» **Assignment**:
Your copy should repeat the data that follows exactly and contain no image.

== Records provided ==

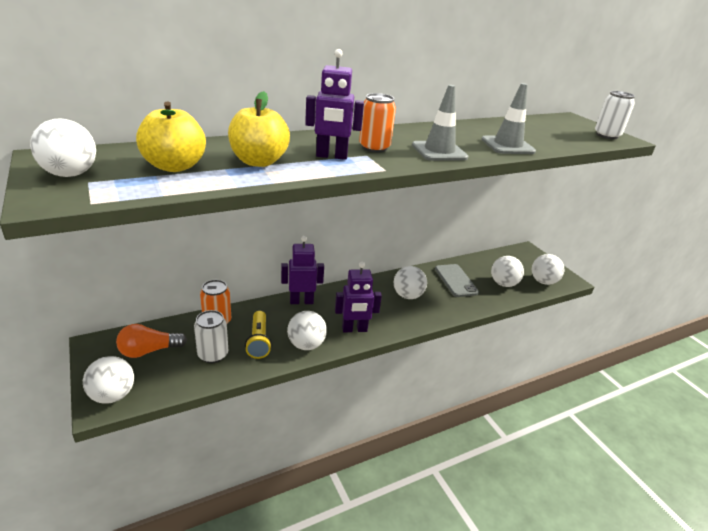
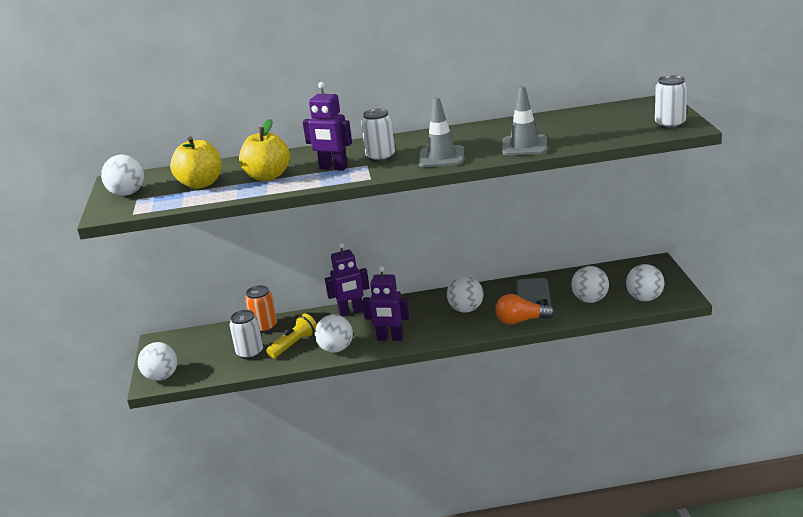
camera: 25 degrees right, 5 degrees down
(149, 351) = (199, 347): orange light bulb -> orange light bulb (521, 320)
(259, 341) = (294, 344): yellow flashlight -> yellow flashlight turned 150 degrees counterclockwise
(301, 301) = (351, 312): purple robot -> purple robot turned 150 degrees clockwise
(374, 148) = (380, 157): orange can -> white can

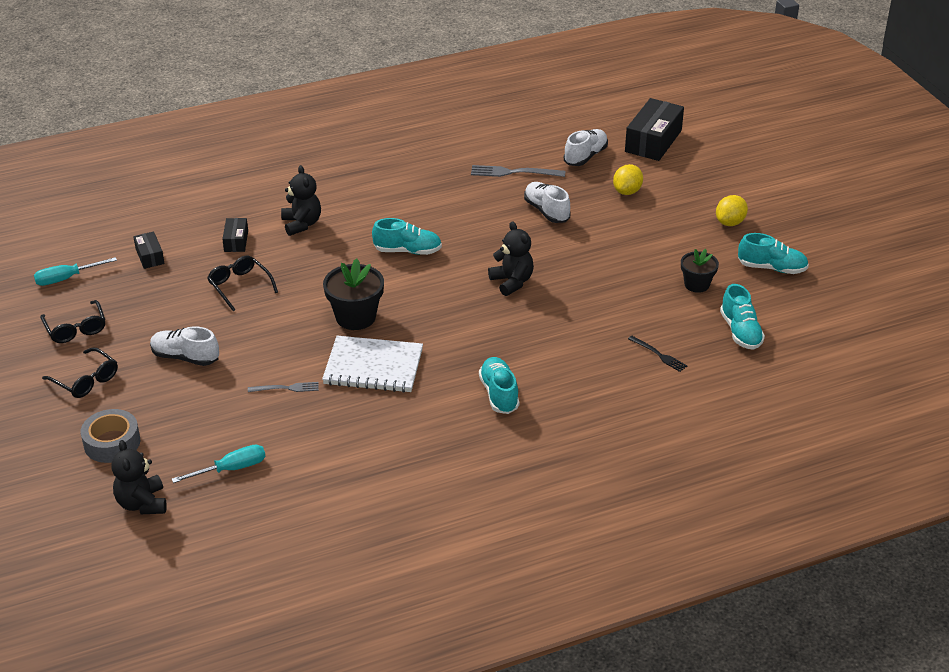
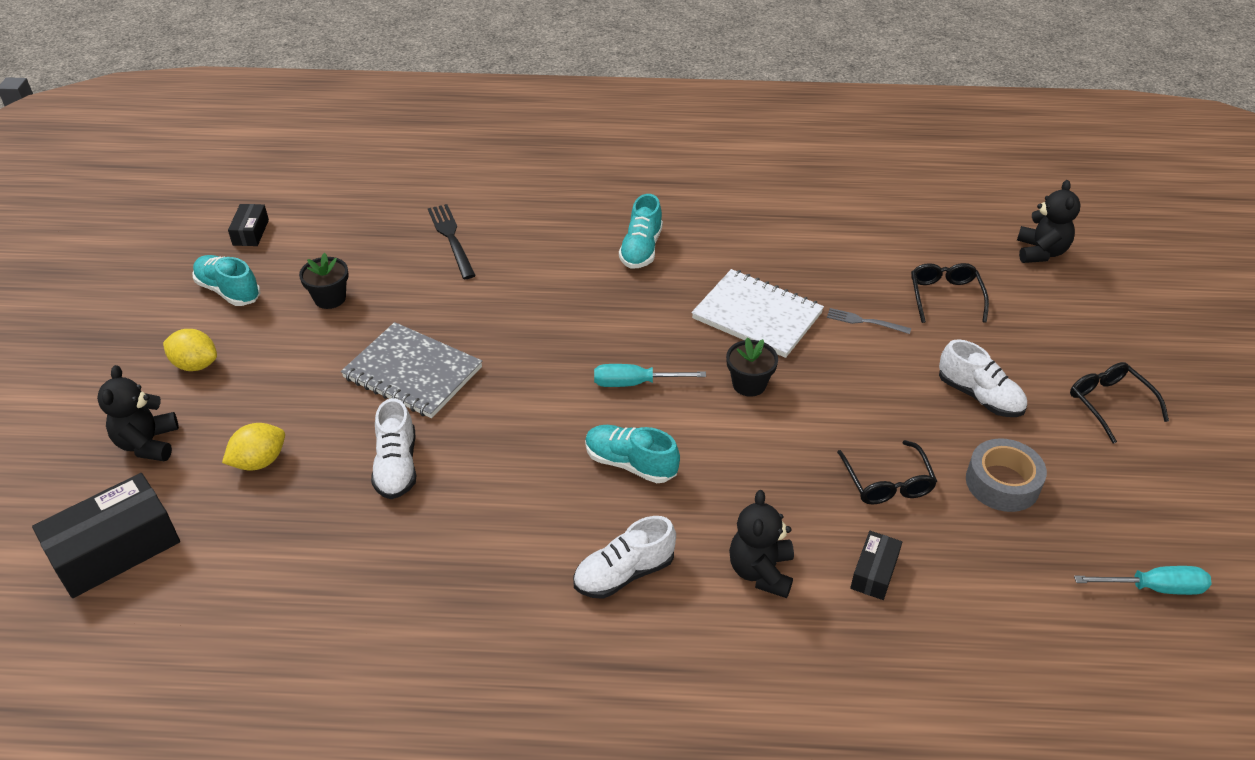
camera: 155 degrees left, 5 degrees up
(75, 328) = (1130, 487): black glasses -> black glasses (945, 297)
(112, 443) = (1073, 319): grey tape -> grey tape (1002, 483)
(150, 256) = (1017, 589): black box -> black box (251, 232)
(231, 469) = (945, 258): turquoise screwdriver -> turquoise screwdriver (635, 383)
(355, 317) = (749, 384): black flower pot -> black flower pot, size x0.64
(512, 282) = (531, 370): black teddy bear -> black teddy bear (148, 443)
(514, 172) = (377, 562): grey fork -> none
(585, 156) = (244, 555): white shoe -> white shoe (624, 573)
(588, 258) = (412, 373): none -> grey notebook
(658, 354) = (451, 239): black fork -> black fork, size x1.59
(730, 222) = (195, 365): yellow lemon -> yellow lemon turned 45 degrees clockwise
(740, 332) = (348, 236): turquoise shoe -> none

===

» **Answer for this exercise**:
camera: 25 degrees right, 5 degrees down
(149, 351) = (199, 347): orange light bulb -> orange light bulb (521, 320)
(259, 341) = (294, 344): yellow flashlight -> yellow flashlight turned 150 degrees counterclockwise
(301, 301) = (351, 312): purple robot -> purple robot turned 150 degrees clockwise
(374, 148) = (380, 157): orange can -> white can

camera: 155 degrees left, 5 degrees up
(75, 328) = (1130, 487): black glasses -> black glasses (945, 297)
(112, 443) = (1073, 319): grey tape -> grey tape (1002, 483)
(150, 256) = (1017, 589): black box -> black box (251, 232)
(231, 469) = (945, 258): turquoise screwdriver -> turquoise screwdriver (635, 383)
(355, 317) = (749, 384): black flower pot -> black flower pot, size x0.64
(512, 282) = (531, 370): black teddy bear -> black teddy bear (148, 443)
(514, 172) = (377, 562): grey fork -> none
(585, 156) = (244, 555): white shoe -> white shoe (624, 573)
(588, 258) = (412, 373): none -> grey notebook
(658, 354) = (451, 239): black fork -> black fork, size x1.59
(730, 222) = (195, 365): yellow lemon -> yellow lemon turned 45 degrees clockwise
(740, 332) = (348, 236): turquoise shoe -> none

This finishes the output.